→ Task instructions: In the copy, keep every word of the data below and none of its pictures.

→ Stored data:
========================

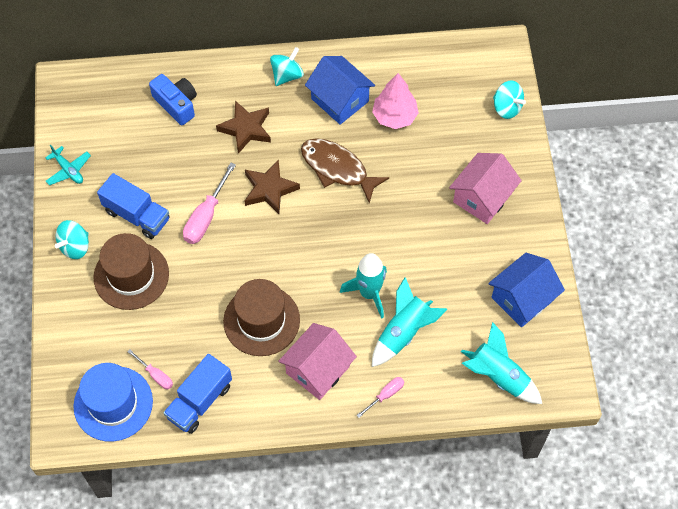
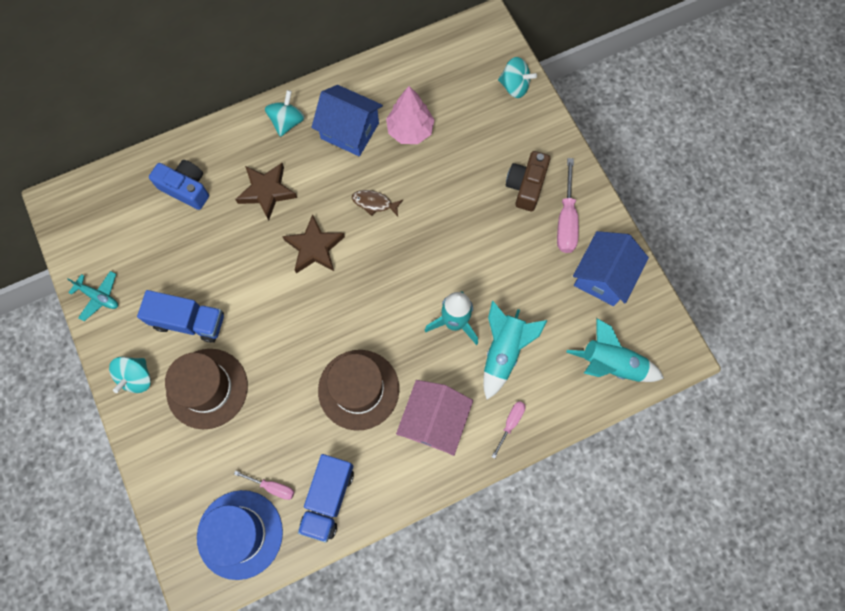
camera: 20 degrees left, 10 degrees up
(206, 217) = (261, 298): pink screwdriver -> pink screwdriver (566, 220)
(337, 168) = (374, 203): brown fish -> brown fish, size x0.52
(482, 198) = (526, 186): pink house -> brown camera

========================

→ Solution:
camera: 20 degrees left, 10 degrees up
(206, 217) = (261, 298): pink screwdriver -> pink screwdriver (566, 220)
(337, 168) = (374, 203): brown fish -> brown fish, size x0.52
(482, 198) = (526, 186): pink house -> brown camera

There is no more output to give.